> _TASK OBJECTIVE_
Omit images. Retype all entries verbatim.

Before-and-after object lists
+--
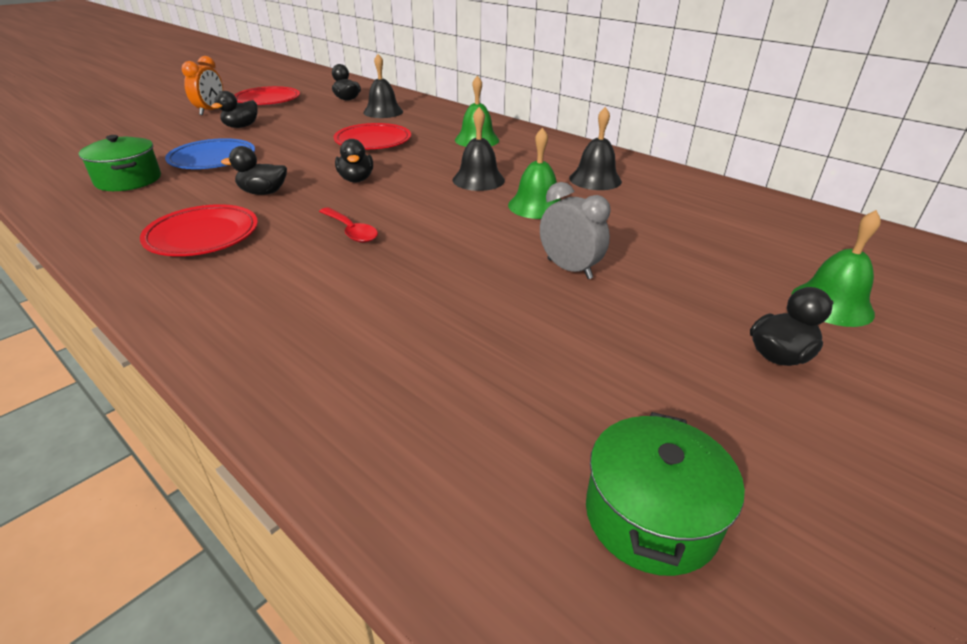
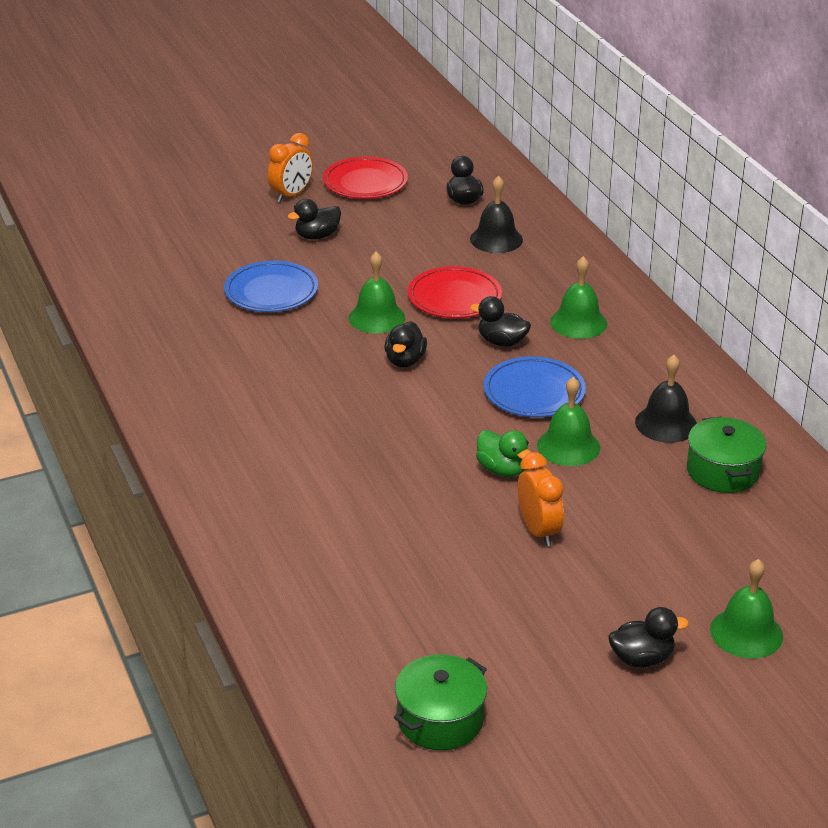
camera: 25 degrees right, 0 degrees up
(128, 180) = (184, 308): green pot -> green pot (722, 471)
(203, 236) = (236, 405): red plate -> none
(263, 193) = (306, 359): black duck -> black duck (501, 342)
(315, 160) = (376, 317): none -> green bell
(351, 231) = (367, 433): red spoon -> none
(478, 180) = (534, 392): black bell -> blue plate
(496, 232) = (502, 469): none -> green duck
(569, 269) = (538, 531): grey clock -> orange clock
+--
> _FINISHED EXERCISE_
camera: 25 degrees right, 0 degrees up
(128, 180) = (184, 308): green pot -> green pot (722, 471)
(203, 236) = (236, 405): red plate -> none
(263, 193) = (306, 359): black duck -> black duck (501, 342)
(315, 160) = (376, 317): none -> green bell
(351, 231) = (367, 433): red spoon -> none
(478, 180) = (534, 392): black bell -> blue plate
(496, 232) = (502, 469): none -> green duck
(569, 269) = (538, 531): grey clock -> orange clock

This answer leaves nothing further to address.